● **Material supplied**

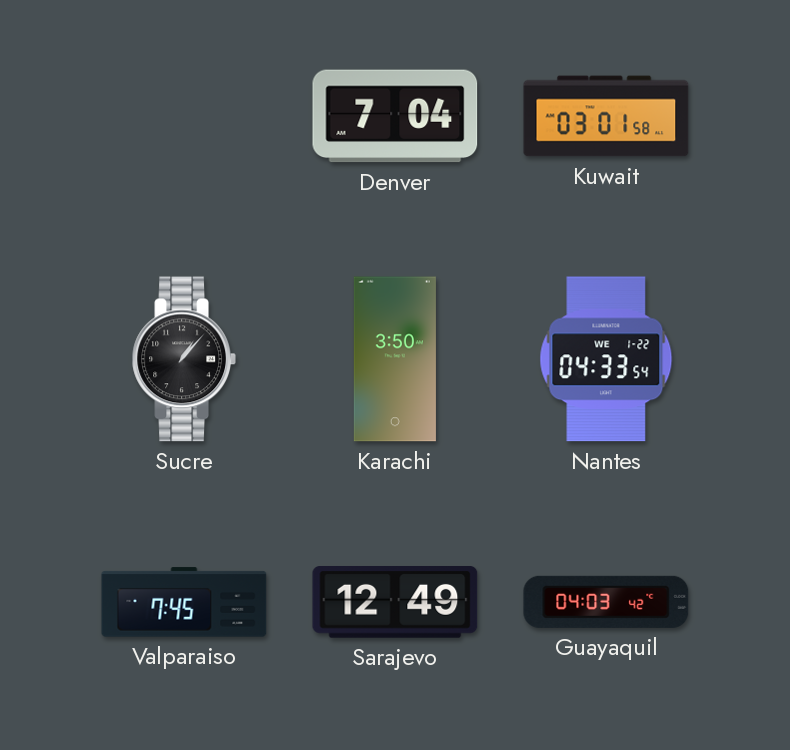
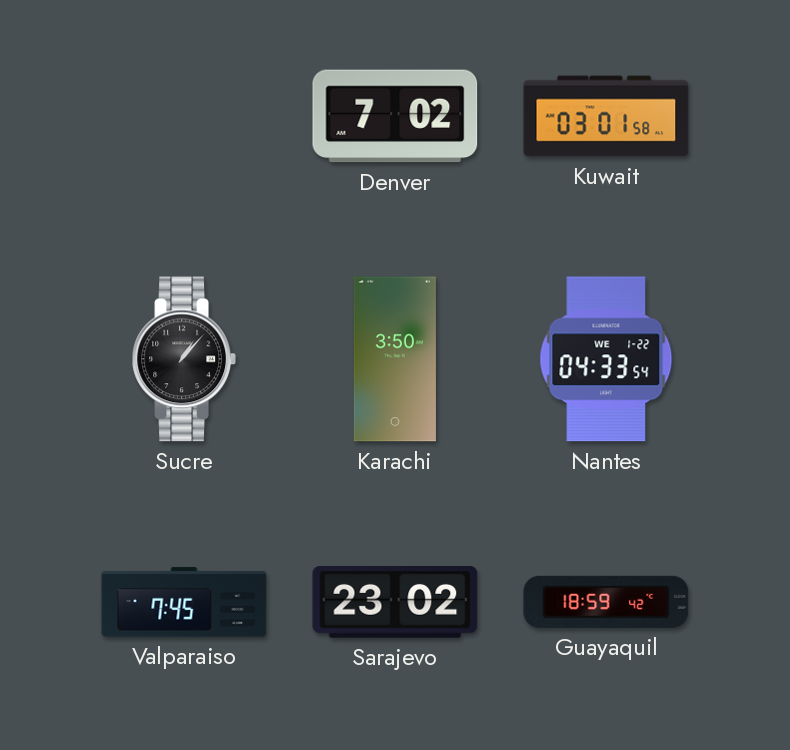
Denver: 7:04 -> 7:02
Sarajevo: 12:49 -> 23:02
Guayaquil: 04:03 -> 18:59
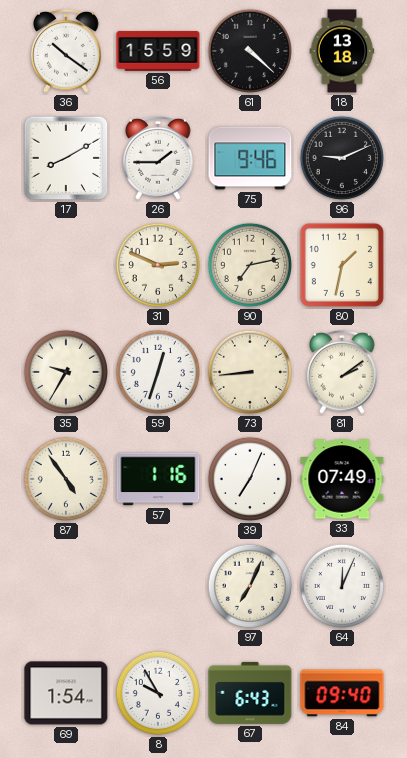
* * *
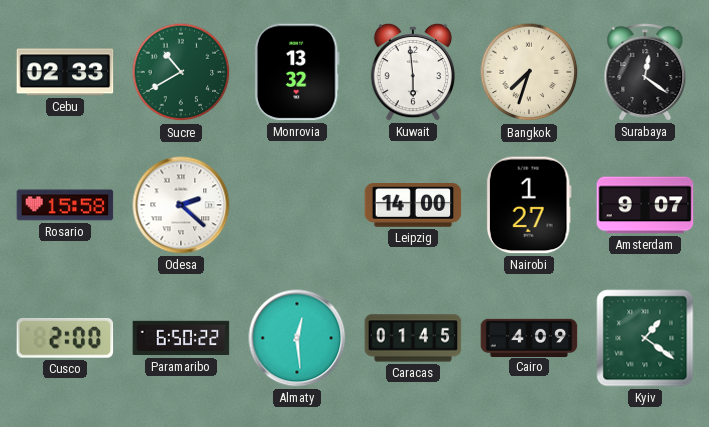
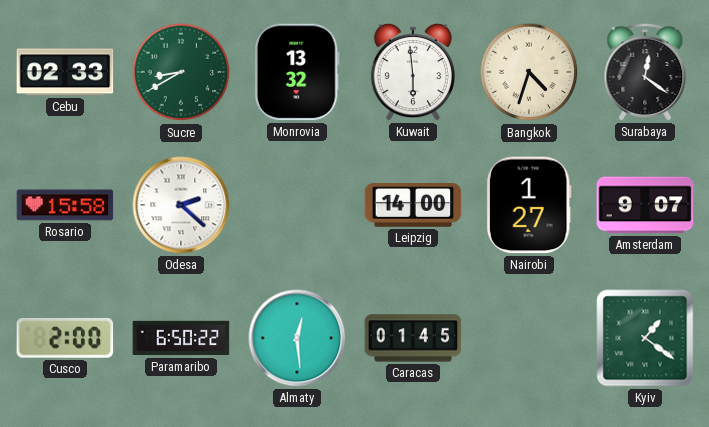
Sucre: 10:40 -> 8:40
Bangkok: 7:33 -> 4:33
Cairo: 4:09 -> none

● **Exercise prompt**
Reproduce, character for character, the stretch of the material that opens with the line containing "Denver: 7:04 -> 7:02" and closes with the line containing "Guayaquil: 04:03 -> 18:59", including both of those lines.

● **Complete output**
Denver: 7:04 -> 7:02
Sarajevo: 12:49 -> 23:02
Guayaquil: 04:03 -> 18:59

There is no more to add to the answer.